'''

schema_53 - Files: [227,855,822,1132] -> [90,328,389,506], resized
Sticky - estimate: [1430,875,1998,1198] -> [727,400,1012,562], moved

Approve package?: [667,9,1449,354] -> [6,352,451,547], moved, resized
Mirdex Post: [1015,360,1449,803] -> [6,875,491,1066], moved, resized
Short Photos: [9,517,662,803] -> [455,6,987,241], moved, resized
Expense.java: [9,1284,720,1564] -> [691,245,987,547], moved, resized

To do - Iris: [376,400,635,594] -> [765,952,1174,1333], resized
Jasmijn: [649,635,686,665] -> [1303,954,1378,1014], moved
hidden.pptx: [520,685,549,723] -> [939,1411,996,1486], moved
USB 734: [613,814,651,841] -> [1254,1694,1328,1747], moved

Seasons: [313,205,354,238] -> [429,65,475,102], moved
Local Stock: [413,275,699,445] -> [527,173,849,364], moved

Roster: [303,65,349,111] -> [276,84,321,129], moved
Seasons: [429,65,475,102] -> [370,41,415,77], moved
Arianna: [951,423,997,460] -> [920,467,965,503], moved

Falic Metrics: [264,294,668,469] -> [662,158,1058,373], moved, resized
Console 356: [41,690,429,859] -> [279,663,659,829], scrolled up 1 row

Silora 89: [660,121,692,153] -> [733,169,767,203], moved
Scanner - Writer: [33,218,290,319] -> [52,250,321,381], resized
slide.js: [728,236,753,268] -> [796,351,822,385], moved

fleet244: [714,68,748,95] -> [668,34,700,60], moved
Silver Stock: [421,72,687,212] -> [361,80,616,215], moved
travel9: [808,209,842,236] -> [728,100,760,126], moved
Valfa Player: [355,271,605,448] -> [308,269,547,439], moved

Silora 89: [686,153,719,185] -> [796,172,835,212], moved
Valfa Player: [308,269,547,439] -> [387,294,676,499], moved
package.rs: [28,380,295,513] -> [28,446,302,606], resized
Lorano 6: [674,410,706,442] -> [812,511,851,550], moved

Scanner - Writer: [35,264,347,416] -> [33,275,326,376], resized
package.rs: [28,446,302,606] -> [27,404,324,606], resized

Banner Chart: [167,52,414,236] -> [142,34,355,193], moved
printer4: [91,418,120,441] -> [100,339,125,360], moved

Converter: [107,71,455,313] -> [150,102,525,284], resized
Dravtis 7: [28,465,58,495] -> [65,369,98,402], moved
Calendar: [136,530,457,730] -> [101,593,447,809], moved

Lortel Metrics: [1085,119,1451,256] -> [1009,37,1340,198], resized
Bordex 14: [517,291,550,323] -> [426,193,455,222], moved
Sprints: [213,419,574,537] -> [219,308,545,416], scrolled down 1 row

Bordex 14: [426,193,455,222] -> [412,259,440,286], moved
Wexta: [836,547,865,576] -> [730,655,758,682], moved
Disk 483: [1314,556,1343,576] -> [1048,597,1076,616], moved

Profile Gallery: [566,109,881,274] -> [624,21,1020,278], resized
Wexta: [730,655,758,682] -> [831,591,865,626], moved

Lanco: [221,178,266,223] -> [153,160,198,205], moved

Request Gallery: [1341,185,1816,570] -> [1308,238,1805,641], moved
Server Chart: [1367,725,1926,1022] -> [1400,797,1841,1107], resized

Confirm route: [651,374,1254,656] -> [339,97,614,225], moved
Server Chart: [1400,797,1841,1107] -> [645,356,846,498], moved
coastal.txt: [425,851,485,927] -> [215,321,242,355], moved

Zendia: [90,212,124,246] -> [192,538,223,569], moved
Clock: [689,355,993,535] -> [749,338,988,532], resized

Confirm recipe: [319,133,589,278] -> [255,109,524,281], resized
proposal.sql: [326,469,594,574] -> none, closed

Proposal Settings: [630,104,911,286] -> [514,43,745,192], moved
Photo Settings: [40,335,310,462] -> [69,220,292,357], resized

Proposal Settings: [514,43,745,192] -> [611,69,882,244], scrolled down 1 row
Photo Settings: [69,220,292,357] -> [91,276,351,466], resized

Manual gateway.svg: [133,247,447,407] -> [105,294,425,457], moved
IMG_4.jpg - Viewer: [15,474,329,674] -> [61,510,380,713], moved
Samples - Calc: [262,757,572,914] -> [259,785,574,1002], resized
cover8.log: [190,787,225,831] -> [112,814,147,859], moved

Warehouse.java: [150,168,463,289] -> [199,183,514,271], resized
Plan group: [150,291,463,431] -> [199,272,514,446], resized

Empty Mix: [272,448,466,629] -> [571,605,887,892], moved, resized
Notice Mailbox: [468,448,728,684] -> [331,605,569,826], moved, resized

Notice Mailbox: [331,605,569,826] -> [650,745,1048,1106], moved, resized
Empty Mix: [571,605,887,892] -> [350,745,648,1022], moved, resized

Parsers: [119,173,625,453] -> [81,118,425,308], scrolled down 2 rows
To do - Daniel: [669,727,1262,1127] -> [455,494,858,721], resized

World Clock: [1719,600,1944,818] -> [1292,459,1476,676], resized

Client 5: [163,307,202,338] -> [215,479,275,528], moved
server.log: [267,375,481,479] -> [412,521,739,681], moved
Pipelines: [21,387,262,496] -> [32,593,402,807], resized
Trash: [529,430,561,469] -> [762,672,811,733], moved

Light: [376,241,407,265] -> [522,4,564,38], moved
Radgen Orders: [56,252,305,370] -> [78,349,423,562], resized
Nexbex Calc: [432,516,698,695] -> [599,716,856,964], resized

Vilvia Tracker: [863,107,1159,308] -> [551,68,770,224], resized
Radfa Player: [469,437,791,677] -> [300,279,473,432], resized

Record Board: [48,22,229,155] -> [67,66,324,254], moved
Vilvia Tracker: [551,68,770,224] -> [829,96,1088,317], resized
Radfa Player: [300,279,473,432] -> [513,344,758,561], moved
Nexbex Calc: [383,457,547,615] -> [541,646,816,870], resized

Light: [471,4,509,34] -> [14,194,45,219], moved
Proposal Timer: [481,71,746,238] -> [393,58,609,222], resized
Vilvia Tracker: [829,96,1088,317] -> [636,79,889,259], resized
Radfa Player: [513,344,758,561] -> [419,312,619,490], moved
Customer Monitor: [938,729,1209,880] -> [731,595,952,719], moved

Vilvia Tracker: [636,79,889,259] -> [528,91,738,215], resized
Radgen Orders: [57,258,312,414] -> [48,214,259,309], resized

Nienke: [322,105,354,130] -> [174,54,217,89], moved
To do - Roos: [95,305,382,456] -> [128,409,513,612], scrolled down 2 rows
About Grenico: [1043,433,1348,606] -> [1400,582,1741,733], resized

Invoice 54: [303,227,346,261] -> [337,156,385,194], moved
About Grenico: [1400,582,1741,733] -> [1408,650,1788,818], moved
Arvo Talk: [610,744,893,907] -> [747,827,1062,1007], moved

'''

TASK DETAILS: Print out the records exactly as they were entered.

TASK RESPONSE:
schema_53 - Files: [227,855,822,1132] -> [90,328,389,506], resized
Sticky - estimate: [1430,875,1998,1198] -> [727,400,1012,562], moved

Approve package?: [667,9,1449,354] -> [6,352,451,547], moved, resized
Mirdex Post: [1015,360,1449,803] -> [6,875,491,1066], moved, resized
Short Photos: [9,517,662,803] -> [455,6,987,241], moved, resized
Expense.java: [9,1284,720,1564] -> [691,245,987,547], moved, resized

To do - Iris: [376,400,635,594] -> [765,952,1174,1333], resized
Jasmijn: [649,635,686,665] -> [1303,954,1378,1014], moved
hidden.pptx: [520,685,549,723] -> [939,1411,996,1486], moved
USB 734: [613,814,651,841] -> [1254,1694,1328,1747], moved

Seasons: [313,205,354,238] -> [429,65,475,102], moved
Local Stock: [413,275,699,445] -> [527,173,849,364], moved

Roster: [303,65,349,111] -> [276,84,321,129], moved
Seasons: [429,65,475,102] -> [370,41,415,77], moved
Arianna: [951,423,997,460] -> [920,467,965,503], moved

Falic Metrics: [264,294,668,469] -> [662,158,1058,373], moved, resized
Console 356: [41,690,429,859] -> [279,663,659,829], scrolled up 1 row

Silora 89: [660,121,692,153] -> [733,169,767,203], moved
Scanner - Writer: [33,218,290,319] -> [52,250,321,381], resized
slide.js: [728,236,753,268] -> [796,351,822,385], moved

fleet244: [714,68,748,95] -> [668,34,700,60], moved
Silver Stock: [421,72,687,212] -> [361,80,616,215], moved
travel9: [808,209,842,236] -> [728,100,760,126], moved
Valfa Player: [355,271,605,448] -> [308,269,547,439], moved

Silora 89: [686,153,719,185] -> [796,172,835,212], moved
Valfa Player: [308,269,547,439] -> [387,294,676,499], moved
package.rs: [28,380,295,513] -> [28,446,302,606], resized
Lorano 6: [674,410,706,442] -> [812,511,851,550], moved

Scanner - Writer: [35,264,347,416] -> [33,275,326,376], resized
package.rs: [28,446,302,606] -> [27,404,324,606], resized

Banner Chart: [167,52,414,236] -> [142,34,355,193], moved
printer4: [91,418,120,441] -> [100,339,125,360], moved

Converter: [107,71,455,313] -> [150,102,525,284], resized
Dravtis 7: [28,465,58,495] -> [65,369,98,402], moved
Calendar: [136,530,457,730] -> [101,593,447,809], moved

Lortel Metrics: [1085,119,1451,256] -> [1009,37,1340,198], resized
Bordex 14: [517,291,550,323] -> [426,193,455,222], moved
Sprints: [213,419,574,537] -> [219,308,545,416], scrolled down 1 row

Bordex 14: [426,193,455,222] -> [412,259,440,286], moved
Wexta: [836,547,865,576] -> [730,655,758,682], moved
Disk 483: [1314,556,1343,576] -> [1048,597,1076,616], moved

Profile Gallery: [566,109,881,274] -> [624,21,1020,278], resized
Wexta: [730,655,758,682] -> [831,591,865,626], moved

Lanco: [221,178,266,223] -> [153,160,198,205], moved

Request Gallery: [1341,185,1816,570] -> [1308,238,1805,641], moved
Server Chart: [1367,725,1926,1022] -> [1400,797,1841,1107], resized

Confirm route: [651,374,1254,656] -> [339,97,614,225], moved
Server Chart: [1400,797,1841,1107] -> [645,356,846,498], moved
coastal.txt: [425,851,485,927] -> [215,321,242,355], moved

Zendia: [90,212,124,246] -> [192,538,223,569], moved
Clock: [689,355,993,535] -> [749,338,988,532], resized

Confirm recipe: [319,133,589,278] -> [255,109,524,281], resized
proposal.sql: [326,469,594,574] -> none, closed

Proposal Settings: [630,104,911,286] -> [514,43,745,192], moved
Photo Settings: [40,335,310,462] -> [69,220,292,357], resized

Proposal Settings: [514,43,745,192] -> [611,69,882,244], scrolled down 1 row
Photo Settings: [69,220,292,357] -> [91,276,351,466], resized

Manual gateway.svg: [133,247,447,407] -> [105,294,425,457], moved
IMG_4.jpg - Viewer: [15,474,329,674] -> [61,510,380,713], moved
Samples - Calc: [262,757,572,914] -> [259,785,574,1002], resized
cover8.log: [190,787,225,831] -> [112,814,147,859], moved

Warehouse.java: [150,168,463,289] -> [199,183,514,271], resized
Plan group: [150,291,463,431] -> [199,272,514,446], resized

Empty Mix: [272,448,466,629] -> [571,605,887,892], moved, resized
Notice Mailbox: [468,448,728,684] -> [331,605,569,826], moved, resized

Notice Mailbox: [331,605,569,826] -> [650,745,1048,1106], moved, resized
Empty Mix: [571,605,887,892] -> [350,745,648,1022], moved, resized

Parsers: [119,173,625,453] -> [81,118,425,308], scrolled down 2 rows
To do - Daniel: [669,727,1262,1127] -> [455,494,858,721], resized

World Clock: [1719,600,1944,818] -> [1292,459,1476,676], resized

Client 5: [163,307,202,338] -> [215,479,275,528], moved
server.log: [267,375,481,479] -> [412,521,739,681], moved
Pipelines: [21,387,262,496] -> [32,593,402,807], resized
Trash: [529,430,561,469] -> [762,672,811,733], moved

Light: [376,241,407,265] -> [522,4,564,38], moved
Radgen Orders: [56,252,305,370] -> [78,349,423,562], resized
Nexbex Calc: [432,516,698,695] -> [599,716,856,964], resized

Vilvia Tracker: [863,107,1159,308] -> [551,68,770,224], resized
Radfa Player: [469,437,791,677] -> [300,279,473,432], resized

Record Board: [48,22,229,155] -> [67,66,324,254], moved
Vilvia Tracker: [551,68,770,224] -> [829,96,1088,317], resized
Radfa Player: [300,279,473,432] -> [513,344,758,561], moved
Nexbex Calc: [383,457,547,615] -> [541,646,816,870], resized

Light: [471,4,509,34] -> [14,194,45,219], moved
Proposal Timer: [481,71,746,238] -> [393,58,609,222], resized
Vilvia Tracker: [829,96,1088,317] -> [636,79,889,259], resized
Radfa Player: [513,344,758,561] -> [419,312,619,490], moved
Customer Monitor: [938,729,1209,880] -> [731,595,952,719], moved

Vilvia Tracker: [636,79,889,259] -> [528,91,738,215], resized
Radgen Orders: [57,258,312,414] -> [48,214,259,309], resized

Nienke: [322,105,354,130] -> [174,54,217,89], moved
To do - Roos: [95,305,382,456] -> [128,409,513,612], scrolled down 2 rows
About Grenico: [1043,433,1348,606] -> [1400,582,1741,733], resized

Invoice 54: [303,227,346,261] -> [337,156,385,194], moved
About Grenico: [1400,582,1741,733] -> [1408,650,1788,818], moved
Arvo Talk: [610,744,893,907] -> [747,827,1062,1007], moved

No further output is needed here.